_RECORD SET_
[Start of Attachment]

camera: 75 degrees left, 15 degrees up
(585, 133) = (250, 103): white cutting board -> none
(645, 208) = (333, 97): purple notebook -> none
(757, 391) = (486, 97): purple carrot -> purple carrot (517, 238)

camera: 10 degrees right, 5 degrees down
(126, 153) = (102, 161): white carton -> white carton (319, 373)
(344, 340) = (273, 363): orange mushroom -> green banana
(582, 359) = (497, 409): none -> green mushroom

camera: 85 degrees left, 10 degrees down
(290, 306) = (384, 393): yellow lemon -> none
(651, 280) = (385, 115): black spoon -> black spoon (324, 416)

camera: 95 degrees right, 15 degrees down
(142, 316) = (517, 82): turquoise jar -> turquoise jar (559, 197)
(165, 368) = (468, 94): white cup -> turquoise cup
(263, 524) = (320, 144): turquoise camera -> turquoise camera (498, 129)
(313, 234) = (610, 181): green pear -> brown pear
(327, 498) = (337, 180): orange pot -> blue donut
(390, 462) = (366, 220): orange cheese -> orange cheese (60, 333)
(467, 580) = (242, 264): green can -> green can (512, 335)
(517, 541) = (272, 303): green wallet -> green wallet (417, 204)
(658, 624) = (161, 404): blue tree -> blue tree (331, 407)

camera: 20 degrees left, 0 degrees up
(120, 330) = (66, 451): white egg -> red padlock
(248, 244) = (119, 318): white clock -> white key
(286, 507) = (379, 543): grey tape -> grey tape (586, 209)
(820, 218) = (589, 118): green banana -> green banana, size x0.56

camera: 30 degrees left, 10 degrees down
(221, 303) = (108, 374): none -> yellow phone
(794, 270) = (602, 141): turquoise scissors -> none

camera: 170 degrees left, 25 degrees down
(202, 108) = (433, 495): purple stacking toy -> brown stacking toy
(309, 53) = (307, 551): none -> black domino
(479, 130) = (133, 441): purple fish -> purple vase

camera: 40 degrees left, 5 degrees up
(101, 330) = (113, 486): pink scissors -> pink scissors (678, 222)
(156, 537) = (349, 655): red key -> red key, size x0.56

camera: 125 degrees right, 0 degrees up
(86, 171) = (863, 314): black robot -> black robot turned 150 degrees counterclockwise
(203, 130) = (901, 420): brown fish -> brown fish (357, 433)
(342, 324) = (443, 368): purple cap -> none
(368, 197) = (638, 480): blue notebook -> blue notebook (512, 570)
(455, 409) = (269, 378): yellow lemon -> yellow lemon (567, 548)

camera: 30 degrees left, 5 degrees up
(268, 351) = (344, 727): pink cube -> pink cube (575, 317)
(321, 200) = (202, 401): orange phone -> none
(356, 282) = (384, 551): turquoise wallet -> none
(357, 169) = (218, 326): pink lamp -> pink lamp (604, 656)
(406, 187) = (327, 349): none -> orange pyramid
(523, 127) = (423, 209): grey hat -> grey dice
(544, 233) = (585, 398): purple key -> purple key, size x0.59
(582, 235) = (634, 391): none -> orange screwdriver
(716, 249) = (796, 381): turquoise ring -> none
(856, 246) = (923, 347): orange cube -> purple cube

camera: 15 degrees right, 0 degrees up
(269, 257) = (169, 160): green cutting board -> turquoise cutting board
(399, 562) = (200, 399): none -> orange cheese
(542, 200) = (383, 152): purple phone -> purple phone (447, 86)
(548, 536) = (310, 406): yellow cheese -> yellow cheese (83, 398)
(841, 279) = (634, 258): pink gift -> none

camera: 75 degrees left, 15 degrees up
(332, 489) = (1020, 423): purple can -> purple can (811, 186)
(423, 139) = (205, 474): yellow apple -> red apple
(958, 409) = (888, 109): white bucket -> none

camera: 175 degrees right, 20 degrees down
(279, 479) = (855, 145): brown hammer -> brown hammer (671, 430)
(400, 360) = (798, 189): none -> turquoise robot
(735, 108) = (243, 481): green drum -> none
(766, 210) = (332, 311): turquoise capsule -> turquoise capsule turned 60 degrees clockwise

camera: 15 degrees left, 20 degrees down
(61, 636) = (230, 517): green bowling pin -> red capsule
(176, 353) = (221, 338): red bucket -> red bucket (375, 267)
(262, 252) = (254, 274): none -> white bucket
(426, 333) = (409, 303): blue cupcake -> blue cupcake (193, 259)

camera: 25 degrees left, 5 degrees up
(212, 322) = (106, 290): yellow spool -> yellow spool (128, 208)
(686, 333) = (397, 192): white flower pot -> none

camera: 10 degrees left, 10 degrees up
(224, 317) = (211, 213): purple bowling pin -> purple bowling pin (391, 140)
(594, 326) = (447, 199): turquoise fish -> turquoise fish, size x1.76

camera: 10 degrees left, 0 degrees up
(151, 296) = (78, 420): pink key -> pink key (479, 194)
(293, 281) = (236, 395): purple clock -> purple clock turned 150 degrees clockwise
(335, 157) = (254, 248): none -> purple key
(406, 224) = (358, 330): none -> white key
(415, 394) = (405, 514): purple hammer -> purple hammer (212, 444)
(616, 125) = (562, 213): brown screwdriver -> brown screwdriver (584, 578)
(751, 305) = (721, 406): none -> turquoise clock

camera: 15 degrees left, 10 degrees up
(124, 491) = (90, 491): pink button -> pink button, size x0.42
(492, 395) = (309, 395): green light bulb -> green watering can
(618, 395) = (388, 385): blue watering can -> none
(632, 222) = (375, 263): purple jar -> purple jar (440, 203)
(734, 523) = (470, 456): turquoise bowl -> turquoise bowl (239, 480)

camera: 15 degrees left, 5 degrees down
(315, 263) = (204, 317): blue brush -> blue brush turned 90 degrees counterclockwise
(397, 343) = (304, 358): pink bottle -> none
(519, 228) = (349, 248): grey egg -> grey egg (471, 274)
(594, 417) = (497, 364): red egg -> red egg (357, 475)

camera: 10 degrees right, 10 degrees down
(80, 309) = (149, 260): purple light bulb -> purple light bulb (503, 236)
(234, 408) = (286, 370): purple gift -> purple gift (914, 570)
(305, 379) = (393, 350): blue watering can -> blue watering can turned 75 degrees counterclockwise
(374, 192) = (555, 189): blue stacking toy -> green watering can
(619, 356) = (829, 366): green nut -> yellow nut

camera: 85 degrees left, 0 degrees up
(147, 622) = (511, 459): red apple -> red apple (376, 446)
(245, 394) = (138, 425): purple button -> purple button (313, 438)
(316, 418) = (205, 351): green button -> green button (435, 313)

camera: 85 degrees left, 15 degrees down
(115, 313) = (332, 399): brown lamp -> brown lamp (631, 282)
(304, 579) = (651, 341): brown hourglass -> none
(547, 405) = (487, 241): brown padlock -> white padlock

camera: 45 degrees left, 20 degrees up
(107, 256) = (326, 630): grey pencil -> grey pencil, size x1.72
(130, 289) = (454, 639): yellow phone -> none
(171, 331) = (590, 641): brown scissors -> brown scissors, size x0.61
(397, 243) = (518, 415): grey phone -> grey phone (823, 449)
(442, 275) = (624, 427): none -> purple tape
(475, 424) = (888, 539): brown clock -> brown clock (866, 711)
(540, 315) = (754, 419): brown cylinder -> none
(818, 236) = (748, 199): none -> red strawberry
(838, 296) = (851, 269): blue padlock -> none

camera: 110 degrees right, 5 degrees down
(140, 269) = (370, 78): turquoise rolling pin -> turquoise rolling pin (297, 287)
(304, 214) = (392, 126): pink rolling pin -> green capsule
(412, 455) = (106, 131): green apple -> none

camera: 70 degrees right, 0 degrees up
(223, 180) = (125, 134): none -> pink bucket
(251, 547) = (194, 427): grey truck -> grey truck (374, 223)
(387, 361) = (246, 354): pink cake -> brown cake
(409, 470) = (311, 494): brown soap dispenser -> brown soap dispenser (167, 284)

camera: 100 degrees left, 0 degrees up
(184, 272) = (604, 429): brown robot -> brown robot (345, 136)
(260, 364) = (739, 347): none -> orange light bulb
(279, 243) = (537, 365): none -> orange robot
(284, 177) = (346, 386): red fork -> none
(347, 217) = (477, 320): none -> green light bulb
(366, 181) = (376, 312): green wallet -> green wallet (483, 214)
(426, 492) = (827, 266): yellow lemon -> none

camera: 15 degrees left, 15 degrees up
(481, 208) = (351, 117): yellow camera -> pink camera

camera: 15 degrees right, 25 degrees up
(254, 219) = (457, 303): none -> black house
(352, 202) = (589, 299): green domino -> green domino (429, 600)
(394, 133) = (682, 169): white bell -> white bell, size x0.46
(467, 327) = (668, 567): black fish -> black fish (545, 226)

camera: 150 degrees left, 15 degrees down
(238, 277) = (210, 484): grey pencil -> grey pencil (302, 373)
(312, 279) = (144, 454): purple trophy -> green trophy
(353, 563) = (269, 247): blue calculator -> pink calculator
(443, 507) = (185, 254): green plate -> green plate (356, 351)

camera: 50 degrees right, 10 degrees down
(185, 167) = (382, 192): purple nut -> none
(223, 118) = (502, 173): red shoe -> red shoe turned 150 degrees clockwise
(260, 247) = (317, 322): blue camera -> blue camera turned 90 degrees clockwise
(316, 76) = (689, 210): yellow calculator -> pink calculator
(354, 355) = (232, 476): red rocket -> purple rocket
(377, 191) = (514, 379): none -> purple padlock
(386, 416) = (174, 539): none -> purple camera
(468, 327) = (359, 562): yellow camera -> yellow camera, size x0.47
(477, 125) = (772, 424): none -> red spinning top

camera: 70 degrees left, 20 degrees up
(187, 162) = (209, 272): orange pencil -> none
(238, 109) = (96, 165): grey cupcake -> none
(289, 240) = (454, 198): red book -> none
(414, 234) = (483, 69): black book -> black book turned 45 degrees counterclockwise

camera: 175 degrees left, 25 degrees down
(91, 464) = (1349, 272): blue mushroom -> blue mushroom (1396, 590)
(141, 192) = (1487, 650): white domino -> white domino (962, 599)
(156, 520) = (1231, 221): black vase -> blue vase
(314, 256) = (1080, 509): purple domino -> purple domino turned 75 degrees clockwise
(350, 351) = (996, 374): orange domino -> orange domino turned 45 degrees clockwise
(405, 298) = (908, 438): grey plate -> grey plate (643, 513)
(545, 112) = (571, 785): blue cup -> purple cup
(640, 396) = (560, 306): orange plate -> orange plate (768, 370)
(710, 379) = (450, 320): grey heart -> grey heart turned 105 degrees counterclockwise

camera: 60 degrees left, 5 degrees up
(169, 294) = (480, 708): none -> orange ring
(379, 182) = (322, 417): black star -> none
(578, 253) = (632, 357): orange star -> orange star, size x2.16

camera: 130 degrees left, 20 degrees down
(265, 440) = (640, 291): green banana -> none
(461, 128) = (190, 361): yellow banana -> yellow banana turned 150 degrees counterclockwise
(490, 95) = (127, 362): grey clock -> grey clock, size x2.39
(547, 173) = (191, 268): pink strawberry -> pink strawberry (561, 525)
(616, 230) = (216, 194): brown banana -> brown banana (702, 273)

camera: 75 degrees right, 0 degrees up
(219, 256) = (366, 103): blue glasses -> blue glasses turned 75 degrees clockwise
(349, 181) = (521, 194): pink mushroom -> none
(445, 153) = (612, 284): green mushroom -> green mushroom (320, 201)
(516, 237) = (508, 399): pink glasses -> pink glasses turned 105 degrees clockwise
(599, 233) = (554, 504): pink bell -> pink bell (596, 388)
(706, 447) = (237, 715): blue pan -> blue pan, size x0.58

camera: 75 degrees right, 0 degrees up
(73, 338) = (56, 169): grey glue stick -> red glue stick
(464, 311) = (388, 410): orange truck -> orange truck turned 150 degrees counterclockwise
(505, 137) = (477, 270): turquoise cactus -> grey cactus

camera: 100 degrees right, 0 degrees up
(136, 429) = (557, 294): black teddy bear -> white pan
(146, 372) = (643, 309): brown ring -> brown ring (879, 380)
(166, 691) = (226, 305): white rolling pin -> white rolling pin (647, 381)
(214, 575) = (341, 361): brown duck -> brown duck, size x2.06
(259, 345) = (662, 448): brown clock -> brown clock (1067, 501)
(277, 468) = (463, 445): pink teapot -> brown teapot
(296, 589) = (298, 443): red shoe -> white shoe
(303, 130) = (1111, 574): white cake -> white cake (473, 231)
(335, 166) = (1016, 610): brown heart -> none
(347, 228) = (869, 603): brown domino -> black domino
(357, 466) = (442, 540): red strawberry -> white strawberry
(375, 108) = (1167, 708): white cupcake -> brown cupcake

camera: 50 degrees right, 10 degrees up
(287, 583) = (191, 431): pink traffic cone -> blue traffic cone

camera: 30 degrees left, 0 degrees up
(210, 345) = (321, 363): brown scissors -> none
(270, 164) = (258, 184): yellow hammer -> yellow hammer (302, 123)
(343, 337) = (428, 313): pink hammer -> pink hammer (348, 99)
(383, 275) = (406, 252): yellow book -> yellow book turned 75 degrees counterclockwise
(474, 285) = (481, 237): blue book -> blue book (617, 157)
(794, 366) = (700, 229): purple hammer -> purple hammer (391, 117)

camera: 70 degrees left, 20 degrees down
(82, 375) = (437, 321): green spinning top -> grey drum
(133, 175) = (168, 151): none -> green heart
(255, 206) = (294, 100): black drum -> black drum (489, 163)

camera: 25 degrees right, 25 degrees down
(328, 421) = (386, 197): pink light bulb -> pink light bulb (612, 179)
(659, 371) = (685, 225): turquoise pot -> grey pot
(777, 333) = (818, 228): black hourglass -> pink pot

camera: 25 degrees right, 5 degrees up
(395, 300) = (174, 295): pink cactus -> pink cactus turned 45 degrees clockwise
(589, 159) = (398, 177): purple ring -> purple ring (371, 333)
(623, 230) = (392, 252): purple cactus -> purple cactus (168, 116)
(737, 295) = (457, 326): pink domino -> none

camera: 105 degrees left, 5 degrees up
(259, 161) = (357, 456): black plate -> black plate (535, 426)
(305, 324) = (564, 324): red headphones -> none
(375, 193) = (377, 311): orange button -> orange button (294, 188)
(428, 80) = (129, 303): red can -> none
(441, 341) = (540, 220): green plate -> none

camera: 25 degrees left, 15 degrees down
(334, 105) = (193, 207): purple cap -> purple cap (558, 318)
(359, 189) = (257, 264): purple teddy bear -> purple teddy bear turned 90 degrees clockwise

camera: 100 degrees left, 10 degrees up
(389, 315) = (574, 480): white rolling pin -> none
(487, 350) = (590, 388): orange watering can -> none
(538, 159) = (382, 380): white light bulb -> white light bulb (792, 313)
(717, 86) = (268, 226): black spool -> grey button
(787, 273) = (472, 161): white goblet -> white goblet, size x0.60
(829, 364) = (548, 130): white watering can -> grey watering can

[End of Attachment]

_WRITTEN TASK_
If a line comes after the one that contains "(126, 153) = (102, 161): white", leave it out; return every line of the entries up to that point exactly, starting with the first, with that line included.

_SOLUTION TO THIS EXERCISE_
camera: 75 degrees left, 15 degrees up
(585, 133) = (250, 103): white cutting board -> none
(645, 208) = (333, 97): purple notebook -> none
(757, 391) = (486, 97): purple carrot -> purple carrot (517, 238)

camera: 10 degrees right, 5 degrees down
(126, 153) = (102, 161): white carton -> white carton (319, 373)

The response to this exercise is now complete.